* **ABOUT THIS EXERCISE**
The answer must be an exact copy of the records, with every picture left out.

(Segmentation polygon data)
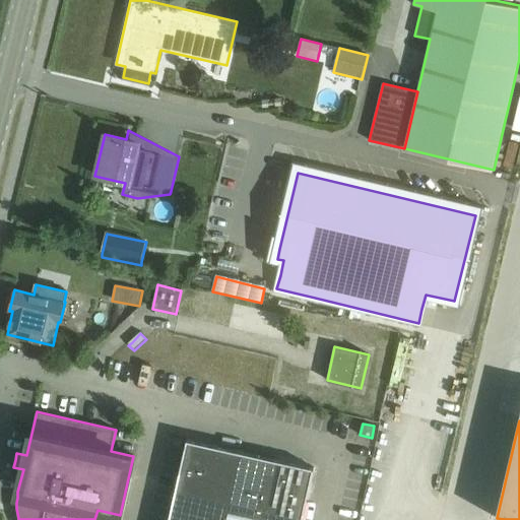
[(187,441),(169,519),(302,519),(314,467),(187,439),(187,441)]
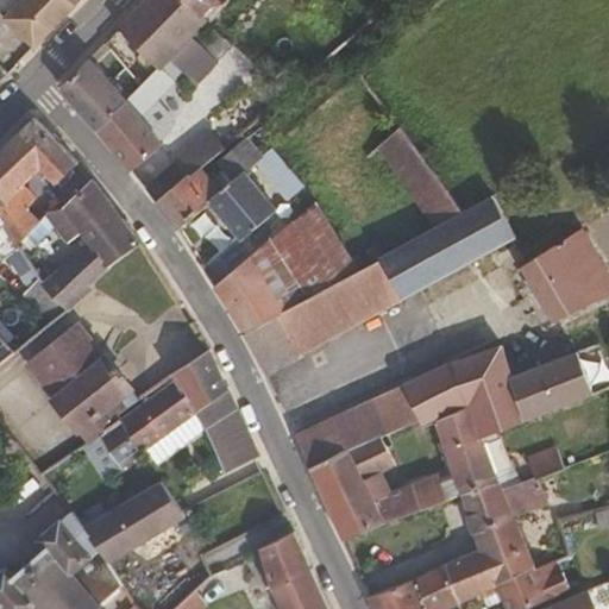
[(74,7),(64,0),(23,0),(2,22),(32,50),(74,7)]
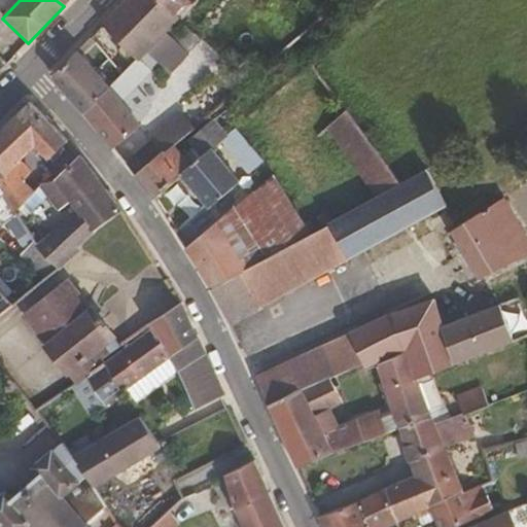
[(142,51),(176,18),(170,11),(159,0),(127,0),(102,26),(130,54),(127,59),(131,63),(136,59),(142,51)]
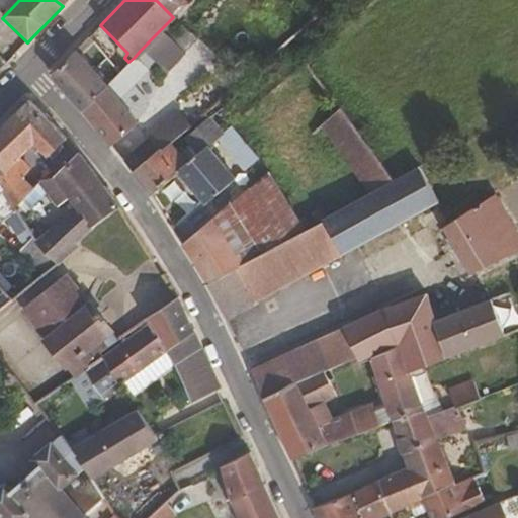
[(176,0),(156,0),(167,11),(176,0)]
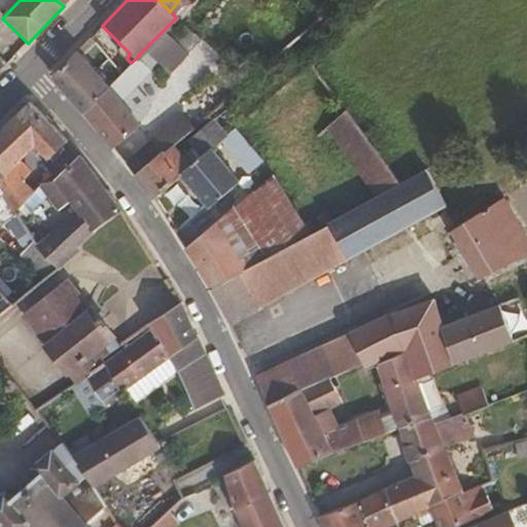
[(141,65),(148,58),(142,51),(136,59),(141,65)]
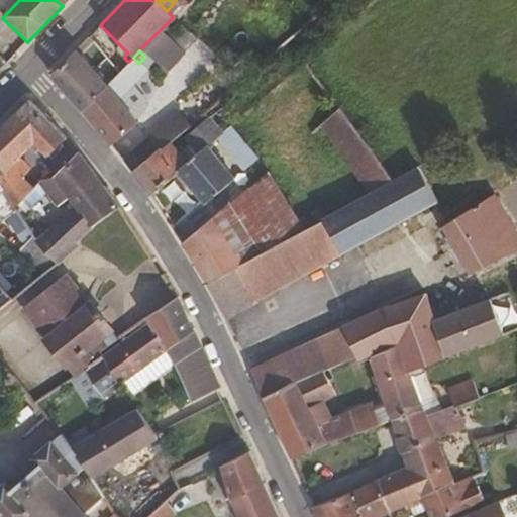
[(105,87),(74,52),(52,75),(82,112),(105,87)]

* **FINISHED EXERCISE**
[(187,441),(169,519),(302,519),(314,467),(187,439),(187,441)]
[(74,7),(64,0),(23,0),(2,22),(32,50),(74,7)]
[(142,51),(176,18),(170,11),(159,0),(127,0),(102,26),(130,54),(127,59),(131,63),(136,59),(142,51)]
[(176,0),(156,0),(167,11),(176,0)]
[(141,65),(148,58),(142,51),(136,59),(141,65)]
[(105,87),(74,52),(52,75),(82,112),(105,87)]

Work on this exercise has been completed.